►

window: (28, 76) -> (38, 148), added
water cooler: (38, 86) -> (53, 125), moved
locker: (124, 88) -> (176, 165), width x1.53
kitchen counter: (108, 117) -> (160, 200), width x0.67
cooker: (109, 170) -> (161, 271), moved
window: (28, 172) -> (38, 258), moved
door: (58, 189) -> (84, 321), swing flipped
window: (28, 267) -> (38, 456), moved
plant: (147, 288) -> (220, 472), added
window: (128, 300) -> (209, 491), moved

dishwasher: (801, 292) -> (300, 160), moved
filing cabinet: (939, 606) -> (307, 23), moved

◄
►

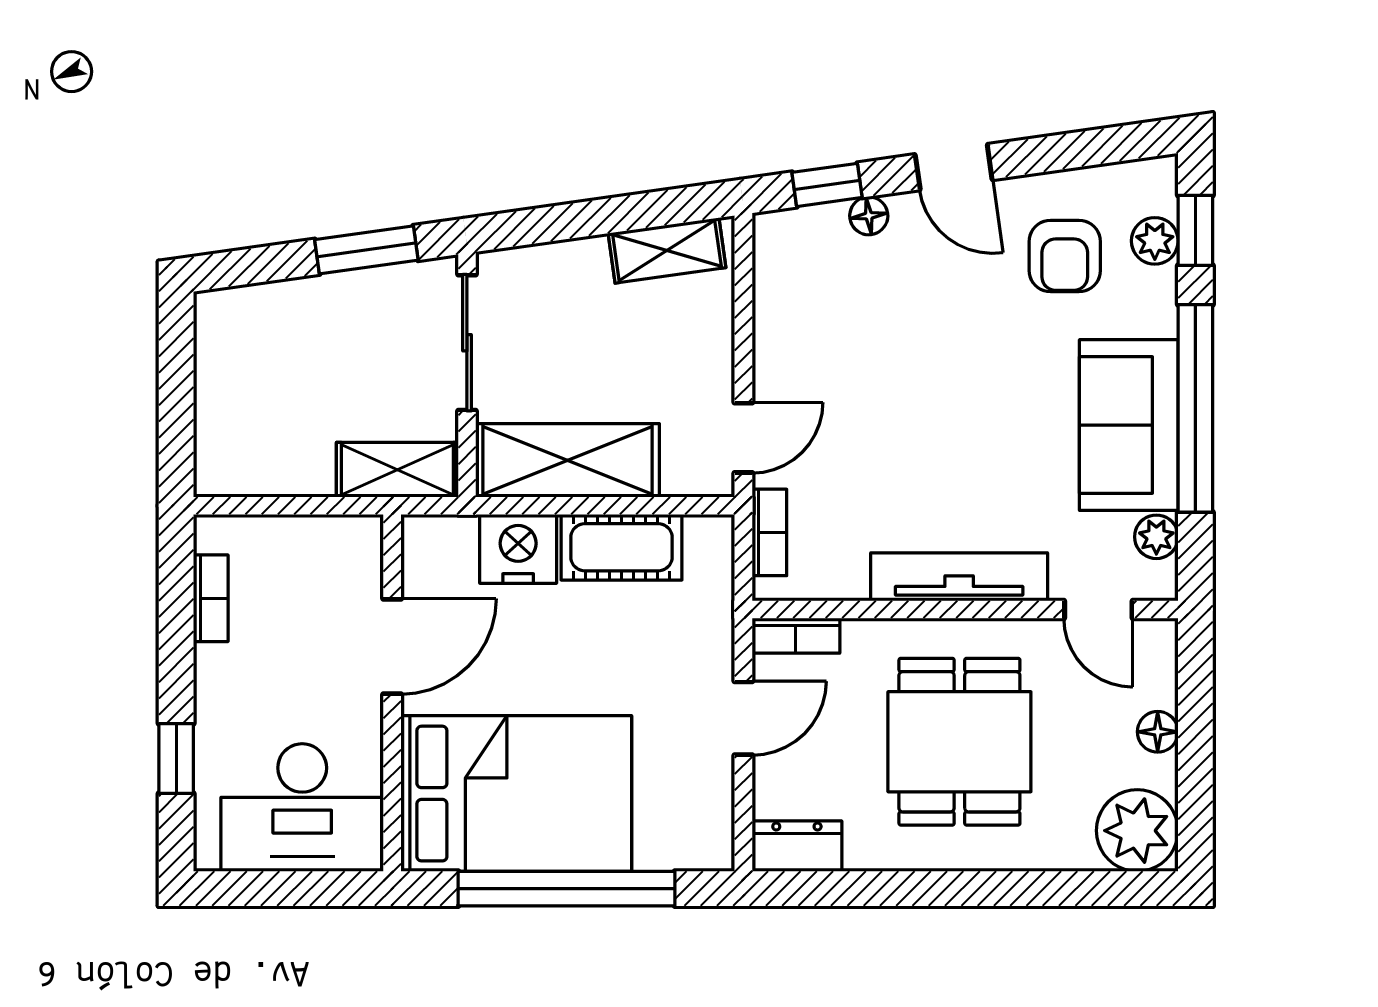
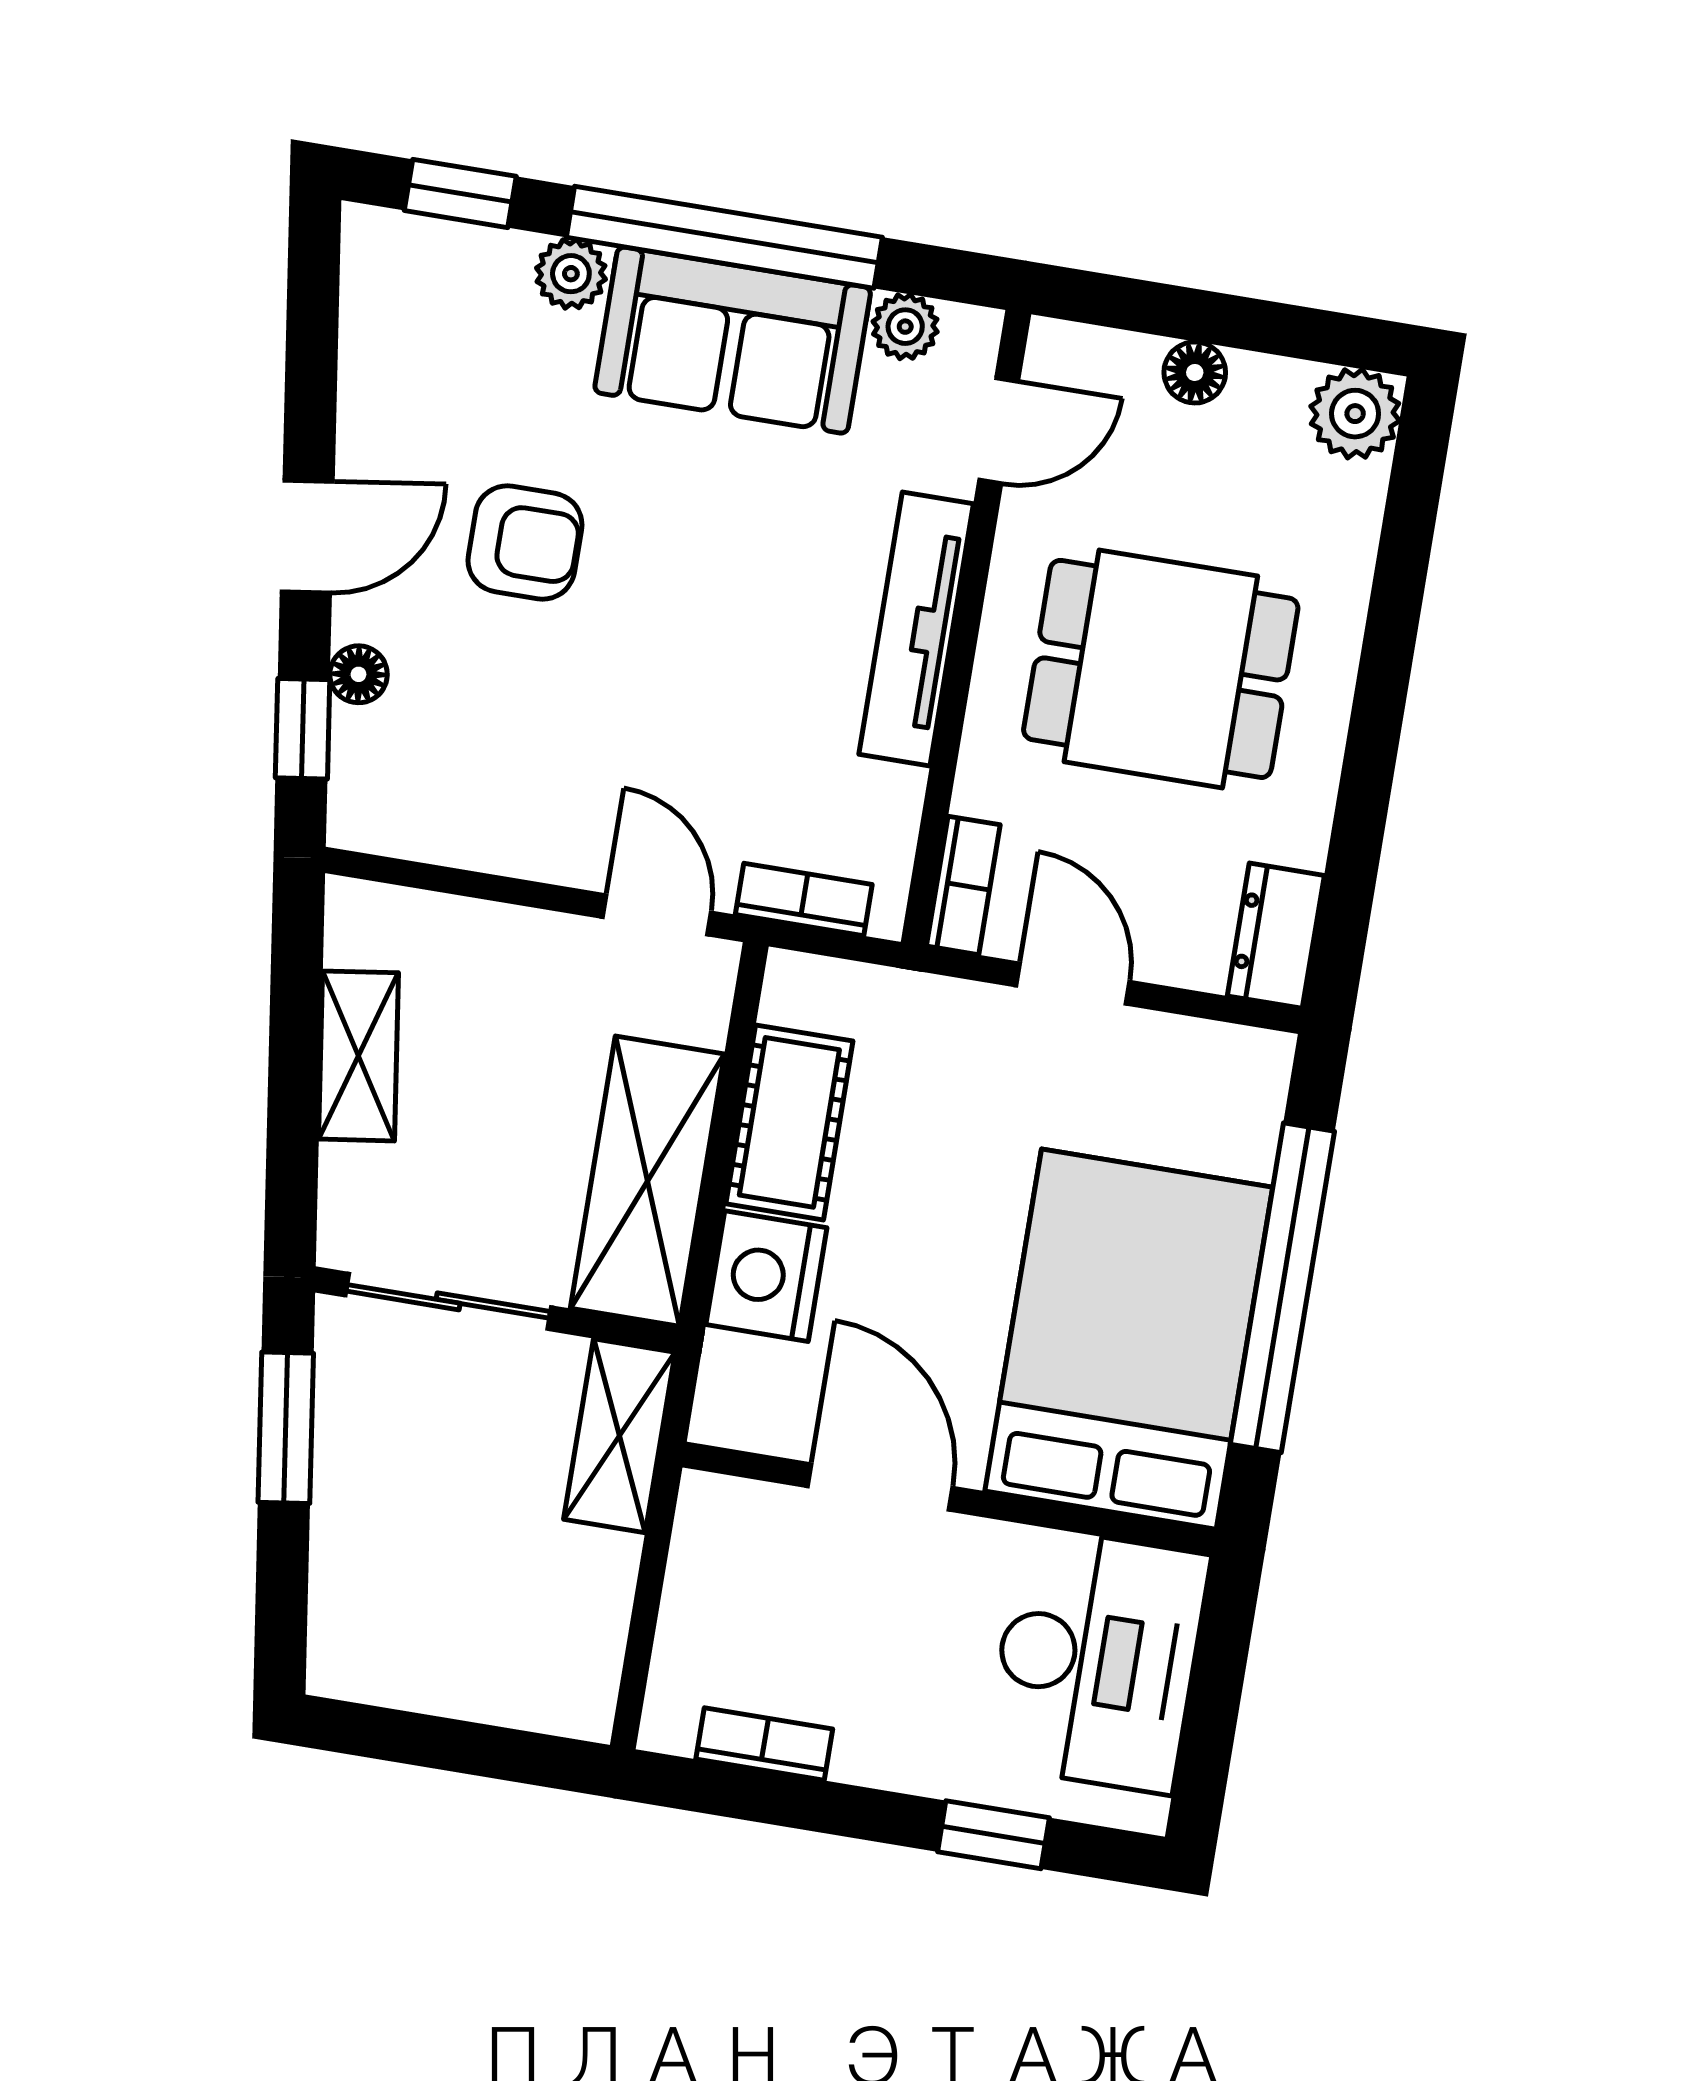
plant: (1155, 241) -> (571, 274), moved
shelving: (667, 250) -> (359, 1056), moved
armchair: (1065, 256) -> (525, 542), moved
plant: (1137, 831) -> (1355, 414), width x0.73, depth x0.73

◄

▶ _Problem description_: In the records, which lines use the word "plant"? Report them.

▶ _Output for this task_:
plant: (147, 288) -> (220, 472), added
plant: (1155, 241) -> (571, 274), moved
plant: (1137, 831) -> (1355, 414), width x0.73, depth x0.73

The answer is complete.